Prompt: Go to the line with "R2: 33k (+9V, N44) -> 33k (N44, N52)" in the material below and copy from there through the line with "L1: 2.2mH (EN_N, U3/PA2) -> none", exactly. Pictures are not copied.

○ ○ ○

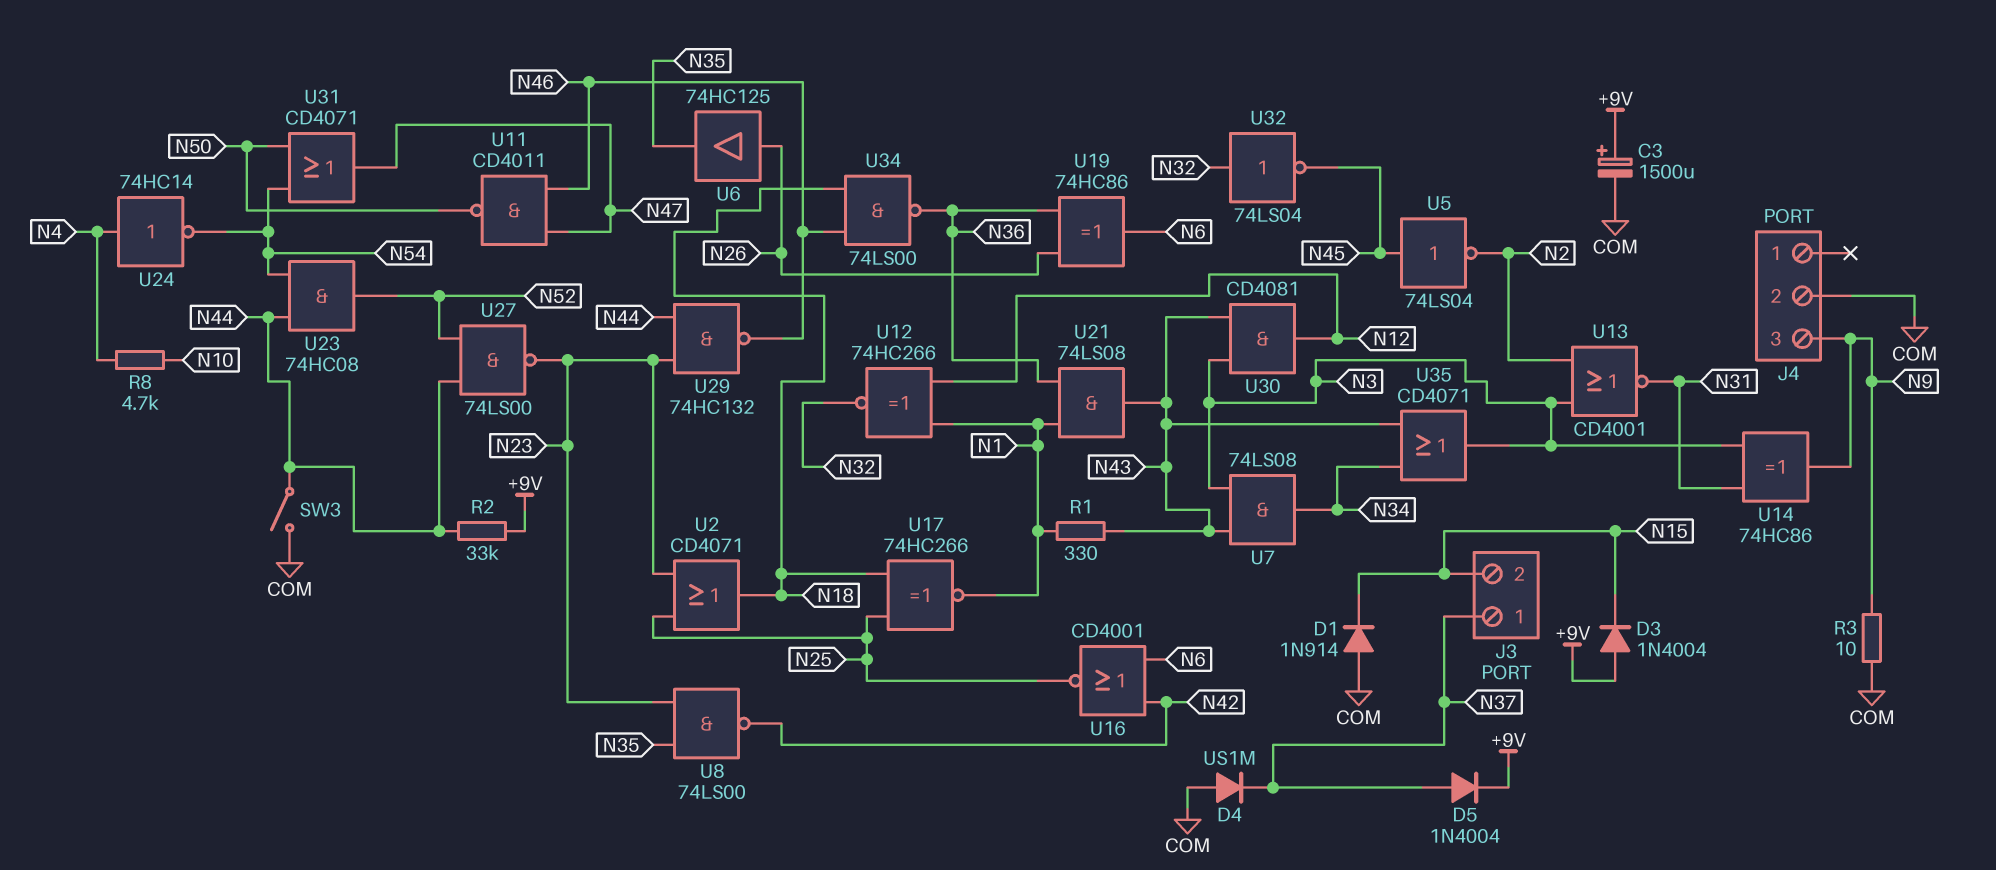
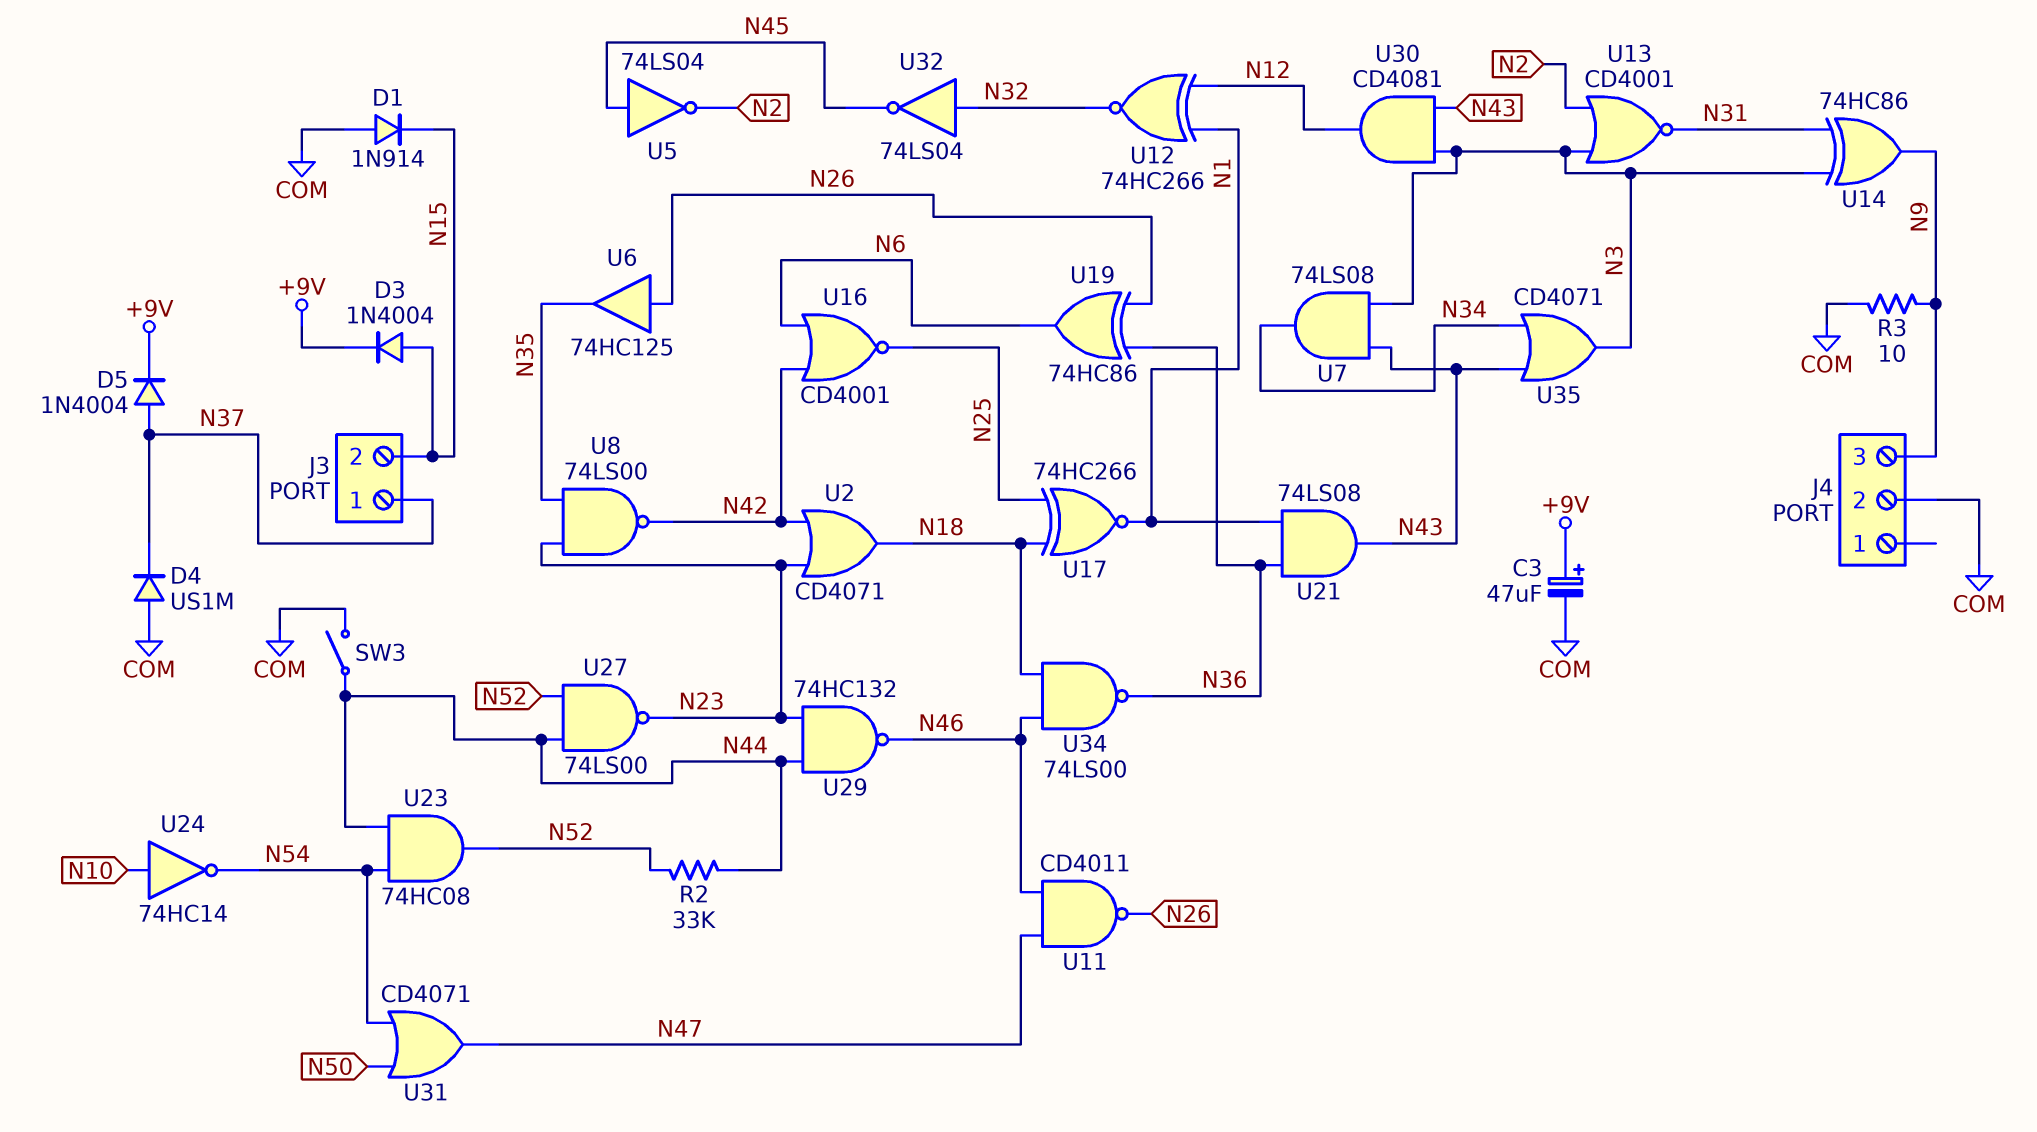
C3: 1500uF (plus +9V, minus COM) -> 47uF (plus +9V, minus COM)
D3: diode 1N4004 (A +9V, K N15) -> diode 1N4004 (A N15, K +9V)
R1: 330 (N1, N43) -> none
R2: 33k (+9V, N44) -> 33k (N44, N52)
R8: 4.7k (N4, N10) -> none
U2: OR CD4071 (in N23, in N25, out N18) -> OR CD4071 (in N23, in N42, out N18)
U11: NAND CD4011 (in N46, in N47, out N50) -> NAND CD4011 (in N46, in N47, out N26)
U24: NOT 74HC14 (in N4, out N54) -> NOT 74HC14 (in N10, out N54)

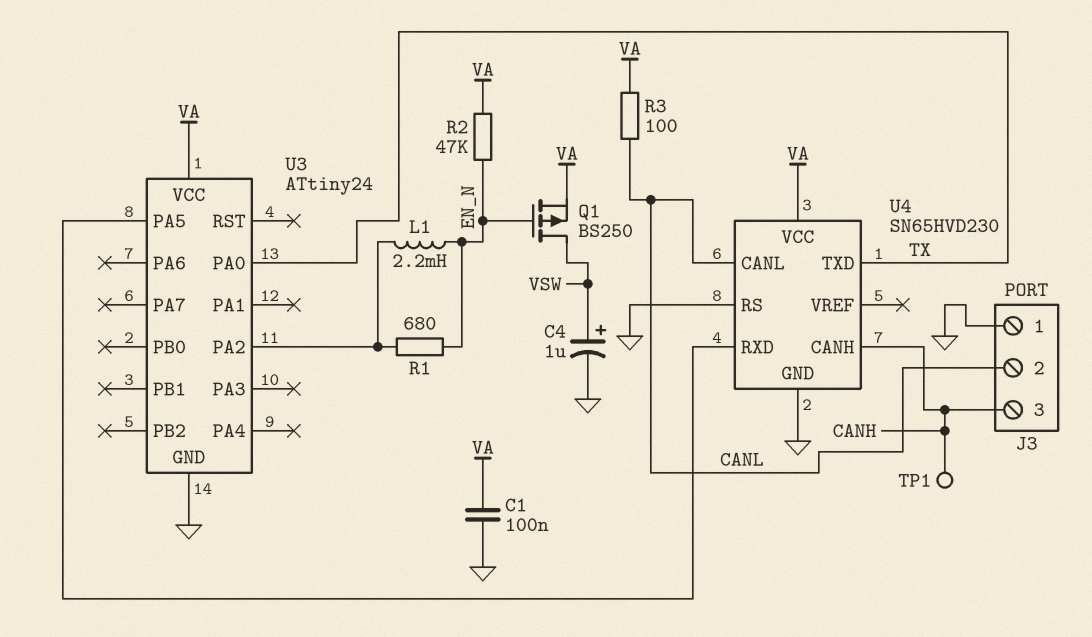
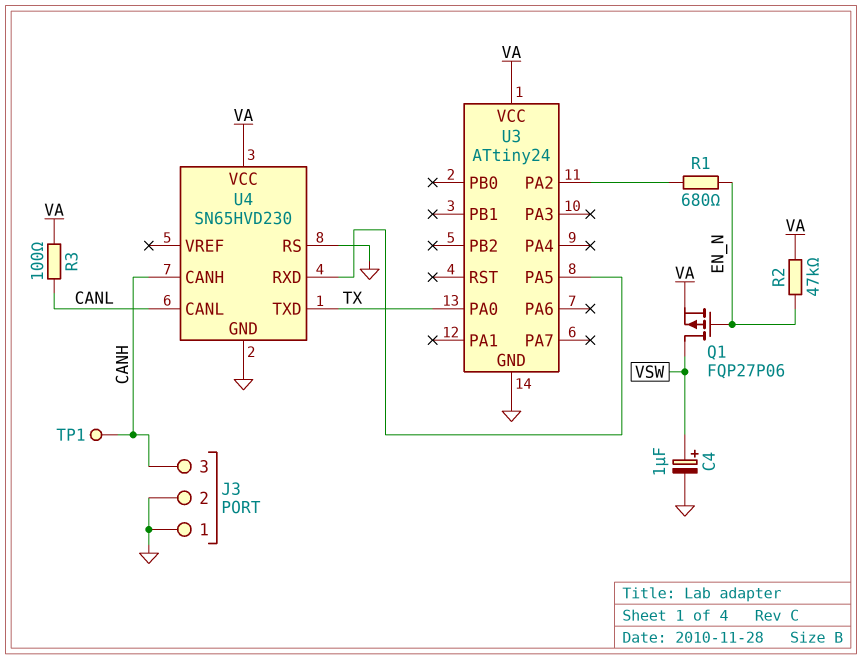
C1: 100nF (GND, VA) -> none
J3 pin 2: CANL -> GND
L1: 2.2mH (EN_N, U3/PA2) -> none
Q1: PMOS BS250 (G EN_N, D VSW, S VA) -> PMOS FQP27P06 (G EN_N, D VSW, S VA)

○ ○ ○

Solved exercise:
R2: 33k (+9V, N44) -> 33k (N44, N52)
R8: 4.7k (N4, N10) -> none
U2: OR CD4071 (in N23, in N25, out N18) -> OR CD4071 (in N23, in N42, out N18)
U11: NAND CD4011 (in N46, in N47, out N50) -> NAND CD4011 (in N46, in N47, out N26)
U24: NOT 74HC14 (in N4, out N54) -> NOT 74HC14 (in N10, out N54)

C1: 100nF (GND, VA) -> none
J3 pin 2: CANL -> GND
L1: 2.2mH (EN_N, U3/PA2) -> none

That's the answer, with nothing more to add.